__Task details__. State how many lines in the following entries hold the word "grey". The reply is that number only.

[Stored entries]
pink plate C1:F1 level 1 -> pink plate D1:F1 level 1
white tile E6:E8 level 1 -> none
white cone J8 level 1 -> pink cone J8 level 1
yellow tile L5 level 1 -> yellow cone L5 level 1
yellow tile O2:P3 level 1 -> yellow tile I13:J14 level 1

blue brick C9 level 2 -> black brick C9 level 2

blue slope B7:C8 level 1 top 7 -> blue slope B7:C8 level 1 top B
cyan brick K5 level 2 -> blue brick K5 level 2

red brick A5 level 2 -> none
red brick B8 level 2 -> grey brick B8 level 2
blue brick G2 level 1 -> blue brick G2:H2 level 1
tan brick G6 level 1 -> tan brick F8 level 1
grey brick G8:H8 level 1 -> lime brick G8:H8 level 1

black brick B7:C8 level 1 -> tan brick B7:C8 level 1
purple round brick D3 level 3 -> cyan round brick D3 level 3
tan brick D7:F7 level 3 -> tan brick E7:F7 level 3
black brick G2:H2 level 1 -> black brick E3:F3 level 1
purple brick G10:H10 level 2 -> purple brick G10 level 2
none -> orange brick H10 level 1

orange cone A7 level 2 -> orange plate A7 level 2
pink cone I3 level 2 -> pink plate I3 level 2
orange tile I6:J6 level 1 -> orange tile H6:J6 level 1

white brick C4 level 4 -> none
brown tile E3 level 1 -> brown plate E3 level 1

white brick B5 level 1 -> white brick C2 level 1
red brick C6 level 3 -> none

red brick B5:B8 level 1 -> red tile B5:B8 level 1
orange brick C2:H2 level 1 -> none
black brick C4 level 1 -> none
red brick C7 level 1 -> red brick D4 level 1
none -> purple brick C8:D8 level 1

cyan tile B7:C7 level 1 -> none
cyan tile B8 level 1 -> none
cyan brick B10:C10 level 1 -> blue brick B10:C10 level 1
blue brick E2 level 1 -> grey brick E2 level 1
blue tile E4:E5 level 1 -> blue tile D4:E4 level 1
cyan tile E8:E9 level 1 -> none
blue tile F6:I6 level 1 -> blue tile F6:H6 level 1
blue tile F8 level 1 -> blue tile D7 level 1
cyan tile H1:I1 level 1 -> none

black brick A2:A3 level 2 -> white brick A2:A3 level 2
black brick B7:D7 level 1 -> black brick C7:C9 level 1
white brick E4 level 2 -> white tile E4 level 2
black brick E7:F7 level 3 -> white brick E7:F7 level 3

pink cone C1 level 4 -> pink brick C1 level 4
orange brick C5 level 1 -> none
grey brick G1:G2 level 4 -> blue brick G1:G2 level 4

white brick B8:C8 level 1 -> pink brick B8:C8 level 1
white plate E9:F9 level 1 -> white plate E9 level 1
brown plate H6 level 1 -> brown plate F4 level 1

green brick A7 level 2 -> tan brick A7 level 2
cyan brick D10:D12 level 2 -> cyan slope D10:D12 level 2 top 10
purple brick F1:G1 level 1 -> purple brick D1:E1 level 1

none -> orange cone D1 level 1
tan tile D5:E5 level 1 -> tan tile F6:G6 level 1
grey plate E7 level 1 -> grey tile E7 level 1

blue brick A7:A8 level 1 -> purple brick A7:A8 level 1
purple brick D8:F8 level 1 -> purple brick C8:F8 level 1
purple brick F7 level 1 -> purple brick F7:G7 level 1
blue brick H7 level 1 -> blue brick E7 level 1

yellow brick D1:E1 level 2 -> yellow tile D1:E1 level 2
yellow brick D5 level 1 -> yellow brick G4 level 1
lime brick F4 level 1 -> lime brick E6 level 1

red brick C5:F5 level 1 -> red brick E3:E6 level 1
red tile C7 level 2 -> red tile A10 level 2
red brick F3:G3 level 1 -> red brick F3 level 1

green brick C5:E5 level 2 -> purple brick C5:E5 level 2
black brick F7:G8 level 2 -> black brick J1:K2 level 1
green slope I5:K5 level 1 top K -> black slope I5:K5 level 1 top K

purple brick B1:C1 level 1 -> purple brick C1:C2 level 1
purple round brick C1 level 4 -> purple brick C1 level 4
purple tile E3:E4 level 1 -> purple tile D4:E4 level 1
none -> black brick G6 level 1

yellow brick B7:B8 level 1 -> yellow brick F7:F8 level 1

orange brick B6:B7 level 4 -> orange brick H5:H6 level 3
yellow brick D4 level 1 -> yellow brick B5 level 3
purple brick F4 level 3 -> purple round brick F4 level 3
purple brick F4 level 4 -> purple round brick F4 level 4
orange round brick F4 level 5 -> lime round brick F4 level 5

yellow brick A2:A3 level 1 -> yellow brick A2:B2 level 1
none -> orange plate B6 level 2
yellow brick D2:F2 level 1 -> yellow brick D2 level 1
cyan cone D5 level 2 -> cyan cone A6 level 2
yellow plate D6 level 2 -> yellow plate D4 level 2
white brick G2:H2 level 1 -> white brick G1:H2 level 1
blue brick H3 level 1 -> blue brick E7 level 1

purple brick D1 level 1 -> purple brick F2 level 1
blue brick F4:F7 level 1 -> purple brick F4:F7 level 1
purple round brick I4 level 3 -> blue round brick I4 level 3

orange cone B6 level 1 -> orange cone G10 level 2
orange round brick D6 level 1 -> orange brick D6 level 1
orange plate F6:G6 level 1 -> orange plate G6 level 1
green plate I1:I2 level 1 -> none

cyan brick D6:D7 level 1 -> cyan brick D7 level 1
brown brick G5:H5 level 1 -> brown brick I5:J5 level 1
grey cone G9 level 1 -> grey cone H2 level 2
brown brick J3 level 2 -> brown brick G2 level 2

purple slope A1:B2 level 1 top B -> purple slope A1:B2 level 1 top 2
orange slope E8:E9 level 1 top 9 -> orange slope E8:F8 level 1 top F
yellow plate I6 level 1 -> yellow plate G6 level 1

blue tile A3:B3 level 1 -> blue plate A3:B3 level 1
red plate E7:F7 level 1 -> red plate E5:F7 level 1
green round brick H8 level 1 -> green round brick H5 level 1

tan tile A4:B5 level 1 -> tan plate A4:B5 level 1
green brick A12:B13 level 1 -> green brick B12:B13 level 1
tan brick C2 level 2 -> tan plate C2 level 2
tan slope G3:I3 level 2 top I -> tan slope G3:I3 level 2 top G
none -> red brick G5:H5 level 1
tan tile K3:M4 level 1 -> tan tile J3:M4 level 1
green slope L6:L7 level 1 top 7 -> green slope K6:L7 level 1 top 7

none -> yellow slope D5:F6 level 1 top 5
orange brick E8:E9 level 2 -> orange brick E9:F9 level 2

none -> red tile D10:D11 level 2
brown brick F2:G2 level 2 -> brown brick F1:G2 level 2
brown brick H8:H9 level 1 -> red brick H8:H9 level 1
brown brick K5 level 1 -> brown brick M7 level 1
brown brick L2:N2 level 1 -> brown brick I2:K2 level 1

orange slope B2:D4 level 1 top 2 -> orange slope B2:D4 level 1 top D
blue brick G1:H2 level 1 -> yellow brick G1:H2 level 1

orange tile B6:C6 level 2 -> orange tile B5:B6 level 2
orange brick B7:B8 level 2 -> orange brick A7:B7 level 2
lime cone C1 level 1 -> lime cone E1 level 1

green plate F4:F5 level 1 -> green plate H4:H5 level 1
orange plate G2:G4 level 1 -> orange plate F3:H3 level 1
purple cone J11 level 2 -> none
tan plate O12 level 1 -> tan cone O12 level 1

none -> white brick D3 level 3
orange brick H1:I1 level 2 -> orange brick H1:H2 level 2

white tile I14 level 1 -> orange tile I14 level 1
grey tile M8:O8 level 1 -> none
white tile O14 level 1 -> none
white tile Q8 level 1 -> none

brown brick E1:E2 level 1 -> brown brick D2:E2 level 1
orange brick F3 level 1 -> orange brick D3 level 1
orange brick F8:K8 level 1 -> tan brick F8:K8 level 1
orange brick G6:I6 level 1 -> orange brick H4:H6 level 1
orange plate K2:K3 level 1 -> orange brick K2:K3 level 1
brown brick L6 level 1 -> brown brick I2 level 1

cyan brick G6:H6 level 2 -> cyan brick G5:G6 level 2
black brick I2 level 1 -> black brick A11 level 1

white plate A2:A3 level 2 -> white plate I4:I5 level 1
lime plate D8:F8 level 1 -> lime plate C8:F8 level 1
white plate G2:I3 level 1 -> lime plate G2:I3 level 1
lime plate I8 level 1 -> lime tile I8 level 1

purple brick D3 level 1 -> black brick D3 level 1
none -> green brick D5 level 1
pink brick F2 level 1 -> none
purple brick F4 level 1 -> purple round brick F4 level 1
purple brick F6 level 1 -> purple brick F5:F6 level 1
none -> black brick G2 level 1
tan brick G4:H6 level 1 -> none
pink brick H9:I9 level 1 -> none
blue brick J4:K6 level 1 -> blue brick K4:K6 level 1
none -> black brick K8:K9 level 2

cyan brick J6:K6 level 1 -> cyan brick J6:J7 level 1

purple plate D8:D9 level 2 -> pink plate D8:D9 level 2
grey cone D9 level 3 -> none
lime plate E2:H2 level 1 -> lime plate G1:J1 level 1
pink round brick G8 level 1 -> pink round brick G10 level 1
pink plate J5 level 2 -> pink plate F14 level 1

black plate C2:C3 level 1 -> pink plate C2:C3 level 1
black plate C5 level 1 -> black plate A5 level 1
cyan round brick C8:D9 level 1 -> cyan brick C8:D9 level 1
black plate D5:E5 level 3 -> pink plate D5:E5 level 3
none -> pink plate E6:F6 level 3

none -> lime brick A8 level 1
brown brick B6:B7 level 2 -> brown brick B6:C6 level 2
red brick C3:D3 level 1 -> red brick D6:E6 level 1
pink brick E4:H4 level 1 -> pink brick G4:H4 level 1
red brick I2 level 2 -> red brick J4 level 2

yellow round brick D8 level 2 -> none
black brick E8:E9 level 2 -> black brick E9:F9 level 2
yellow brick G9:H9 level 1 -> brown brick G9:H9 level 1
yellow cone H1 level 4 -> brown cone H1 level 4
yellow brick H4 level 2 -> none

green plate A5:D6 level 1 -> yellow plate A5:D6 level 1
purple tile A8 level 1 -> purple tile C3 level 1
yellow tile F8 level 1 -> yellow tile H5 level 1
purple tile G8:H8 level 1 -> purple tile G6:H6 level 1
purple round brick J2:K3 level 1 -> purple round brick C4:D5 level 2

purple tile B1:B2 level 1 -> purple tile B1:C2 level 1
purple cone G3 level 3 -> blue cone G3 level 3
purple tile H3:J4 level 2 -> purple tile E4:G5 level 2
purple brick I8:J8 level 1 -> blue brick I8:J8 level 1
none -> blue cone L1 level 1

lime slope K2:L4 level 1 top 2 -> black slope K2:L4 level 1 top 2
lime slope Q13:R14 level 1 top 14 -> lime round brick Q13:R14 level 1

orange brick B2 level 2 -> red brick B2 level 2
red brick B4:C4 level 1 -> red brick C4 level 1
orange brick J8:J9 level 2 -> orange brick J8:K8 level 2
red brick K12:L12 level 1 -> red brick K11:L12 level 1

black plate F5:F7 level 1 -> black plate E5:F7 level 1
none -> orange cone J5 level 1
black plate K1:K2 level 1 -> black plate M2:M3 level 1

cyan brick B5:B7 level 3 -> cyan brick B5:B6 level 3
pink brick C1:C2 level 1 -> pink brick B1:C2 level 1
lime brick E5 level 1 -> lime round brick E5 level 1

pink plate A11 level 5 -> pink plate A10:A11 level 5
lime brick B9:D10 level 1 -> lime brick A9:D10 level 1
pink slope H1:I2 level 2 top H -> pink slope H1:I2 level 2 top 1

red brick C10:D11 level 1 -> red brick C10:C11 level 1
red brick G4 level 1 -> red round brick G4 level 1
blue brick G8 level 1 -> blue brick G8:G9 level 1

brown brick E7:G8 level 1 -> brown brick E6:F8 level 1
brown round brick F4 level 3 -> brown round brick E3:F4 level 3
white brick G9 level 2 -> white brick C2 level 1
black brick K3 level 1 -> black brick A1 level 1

__Output for this task__. 8